##### EXERCISE DATA

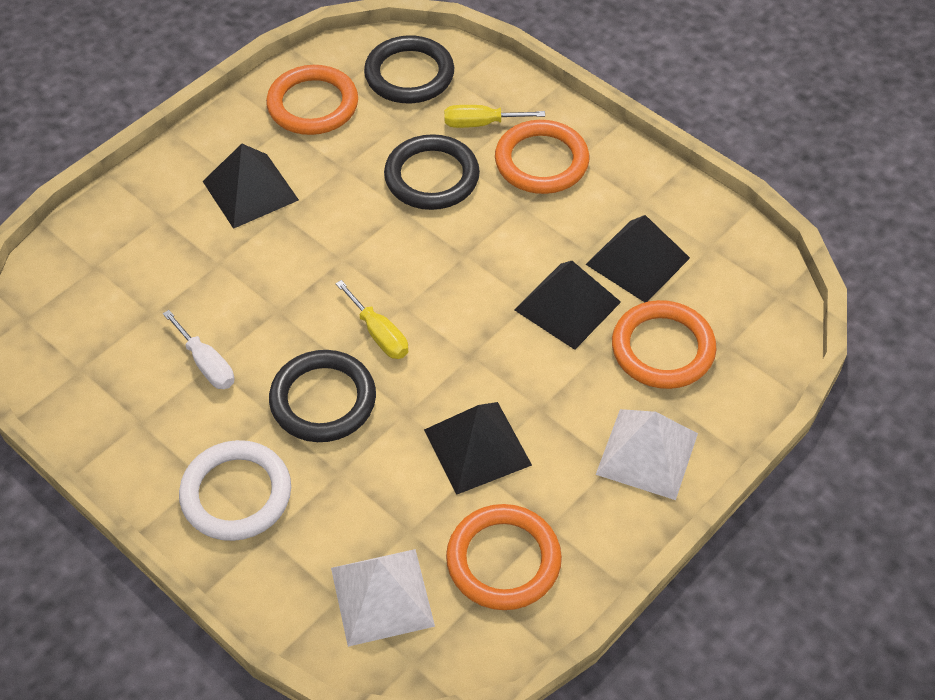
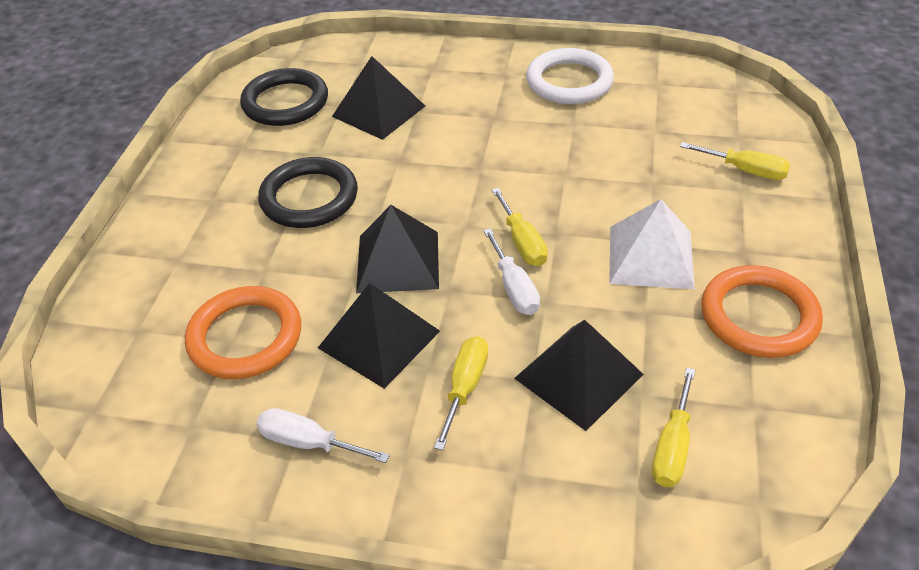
black ring: 3 -> 2
orange ring: 4 -> 2
white pyramid: 2 -> 1
white screwdriver: 1 -> 2
yellow screwdriver: 2 -> 4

##########

REQUIRED ACTION: Take each line of the material that contains the word "white" and list it.

REPLY:
white pyramid: 2 -> 1
white screwdriver: 1 -> 2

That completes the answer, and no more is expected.